Goal of the exercise :: Gather, from the data below, each line in which the word "straightedge" occurs.

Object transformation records
----------------------------------------
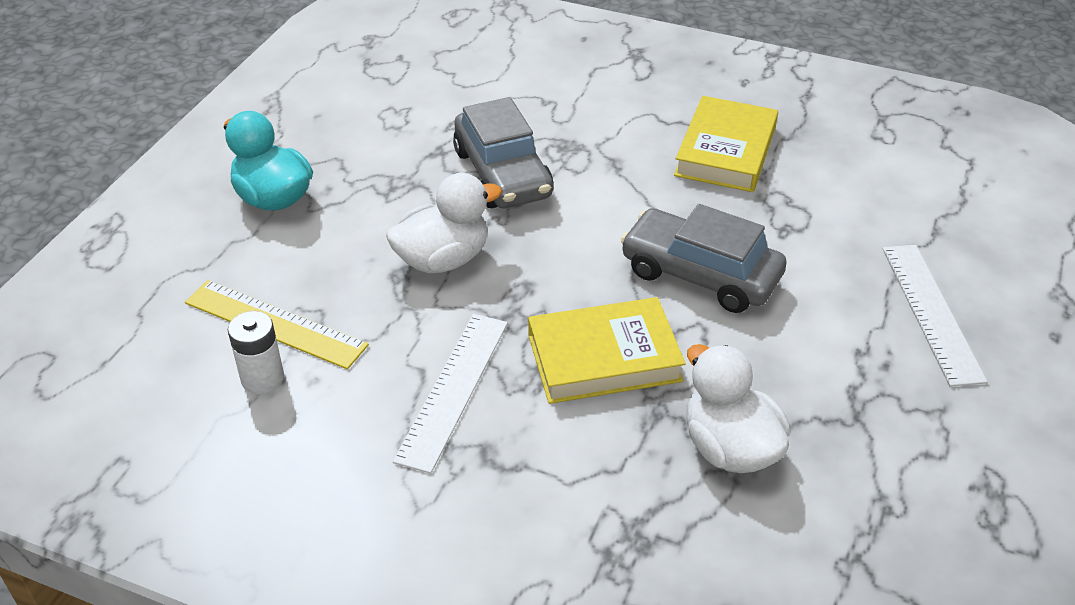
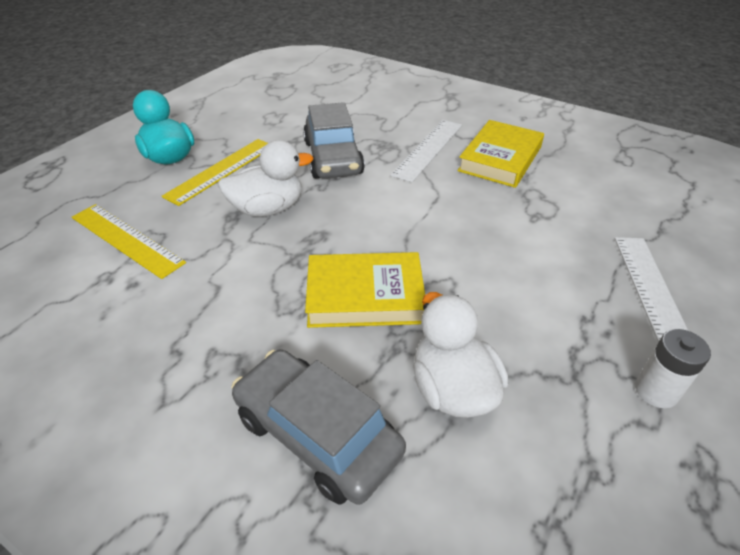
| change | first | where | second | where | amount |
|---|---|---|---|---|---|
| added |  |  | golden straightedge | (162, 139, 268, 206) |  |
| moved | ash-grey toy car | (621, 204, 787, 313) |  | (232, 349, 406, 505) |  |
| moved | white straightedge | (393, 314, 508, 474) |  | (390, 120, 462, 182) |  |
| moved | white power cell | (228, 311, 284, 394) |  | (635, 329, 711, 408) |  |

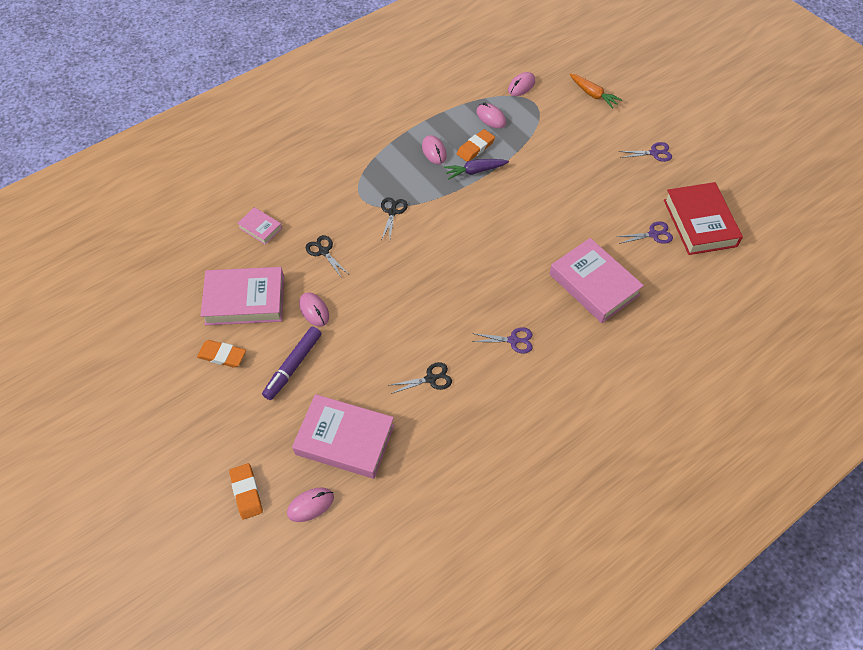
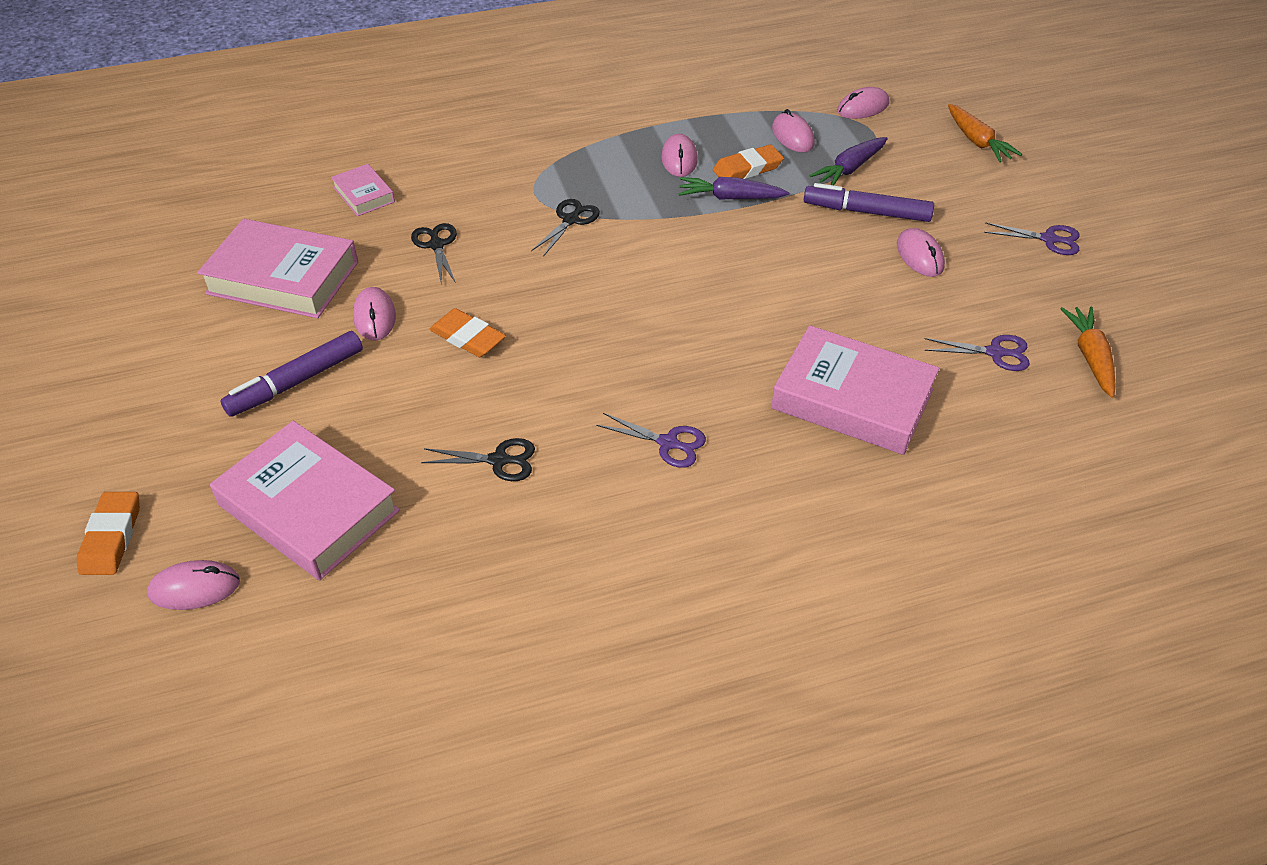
| change | first | where | second | where | amount |
|---|---|---|---|---|---|
| moved | orange eraser | (197, 340, 246, 368) |  | (429, 308, 506, 357) |  |
| turned | rosy hardcover | (550, 238, 644, 323) |  | (771, 325, 939, 455) | 45 degrees counterclockwise |
| added |  |  | royal purple felt pen | (804, 183, 934, 222) |  |
| added |  |  | royal purple root vegetable | (809, 137, 888, 185) |  |
| added |  |  | rosy mouse | (897, 228, 945, 277) |  |
| replaced | crimson hardcover | (664, 182, 743, 255) | orange root vegetable | (1060, 307, 1115, 398) |  |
----------------------------------------
Solution to the problem ::
| added |  |  | golden straightedge | (162, 139, 268, 206) |  |
| moved | white straightedge | (393, 314, 508, 474) |  | (390, 120, 462, 182) |  |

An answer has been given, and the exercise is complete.